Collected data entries
↓
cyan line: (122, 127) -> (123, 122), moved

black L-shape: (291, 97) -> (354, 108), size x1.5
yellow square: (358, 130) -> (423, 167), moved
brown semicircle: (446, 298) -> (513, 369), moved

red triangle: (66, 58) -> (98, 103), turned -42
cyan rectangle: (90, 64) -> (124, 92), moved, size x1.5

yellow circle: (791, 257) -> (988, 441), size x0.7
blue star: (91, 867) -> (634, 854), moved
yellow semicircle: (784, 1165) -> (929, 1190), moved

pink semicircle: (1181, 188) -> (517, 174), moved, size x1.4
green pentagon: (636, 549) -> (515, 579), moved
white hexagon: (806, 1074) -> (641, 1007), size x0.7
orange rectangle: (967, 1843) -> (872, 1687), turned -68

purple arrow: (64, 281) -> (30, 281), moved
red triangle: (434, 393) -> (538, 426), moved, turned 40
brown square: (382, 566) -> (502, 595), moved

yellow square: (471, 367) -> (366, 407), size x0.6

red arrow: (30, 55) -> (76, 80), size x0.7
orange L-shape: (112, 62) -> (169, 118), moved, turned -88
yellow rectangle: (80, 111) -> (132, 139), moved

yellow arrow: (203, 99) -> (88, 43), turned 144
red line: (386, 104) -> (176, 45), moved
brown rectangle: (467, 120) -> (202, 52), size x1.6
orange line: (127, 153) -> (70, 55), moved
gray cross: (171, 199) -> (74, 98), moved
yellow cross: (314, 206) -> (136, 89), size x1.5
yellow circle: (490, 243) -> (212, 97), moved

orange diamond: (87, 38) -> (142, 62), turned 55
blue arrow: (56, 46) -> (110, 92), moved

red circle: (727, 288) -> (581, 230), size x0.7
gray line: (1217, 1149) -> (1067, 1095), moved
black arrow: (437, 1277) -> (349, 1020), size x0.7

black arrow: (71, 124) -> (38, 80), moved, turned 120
↑
TASK: Every line of the data above is to be copied out exactly.

ANSWER TO THIS TASK:
cyan line: (122, 127) -> (123, 122), moved

black L-shape: (291, 97) -> (354, 108), size x1.5
yellow square: (358, 130) -> (423, 167), moved
brown semicircle: (446, 298) -> (513, 369), moved

red triangle: (66, 58) -> (98, 103), turned -42
cyan rectangle: (90, 64) -> (124, 92), moved, size x1.5

yellow circle: (791, 257) -> (988, 441), size x0.7
blue star: (91, 867) -> (634, 854), moved
yellow semicircle: (784, 1165) -> (929, 1190), moved

pink semicircle: (1181, 188) -> (517, 174), moved, size x1.4
green pentagon: (636, 549) -> (515, 579), moved
white hexagon: (806, 1074) -> (641, 1007), size x0.7
orange rectangle: (967, 1843) -> (872, 1687), turned -68

purple arrow: (64, 281) -> (30, 281), moved
red triangle: (434, 393) -> (538, 426), moved, turned 40
brown square: (382, 566) -> (502, 595), moved

yellow square: (471, 367) -> (366, 407), size x0.6

red arrow: (30, 55) -> (76, 80), size x0.7
orange L-shape: (112, 62) -> (169, 118), moved, turned -88
yellow rectangle: (80, 111) -> (132, 139), moved

yellow arrow: (203, 99) -> (88, 43), turned 144
red line: (386, 104) -> (176, 45), moved
brown rectangle: (467, 120) -> (202, 52), size x1.6
orange line: (127, 153) -> (70, 55), moved
gray cross: (171, 199) -> (74, 98), moved
yellow cross: (314, 206) -> (136, 89), size x1.5
yellow circle: (490, 243) -> (212, 97), moved

orange diamond: (87, 38) -> (142, 62), turned 55
blue arrow: (56, 46) -> (110, 92), moved

red circle: (727, 288) -> (581, 230), size x0.7
gray line: (1217, 1149) -> (1067, 1095), moved
black arrow: (437, 1277) -> (349, 1020), size x0.7

black arrow: (71, 124) -> (38, 80), moved, turned 120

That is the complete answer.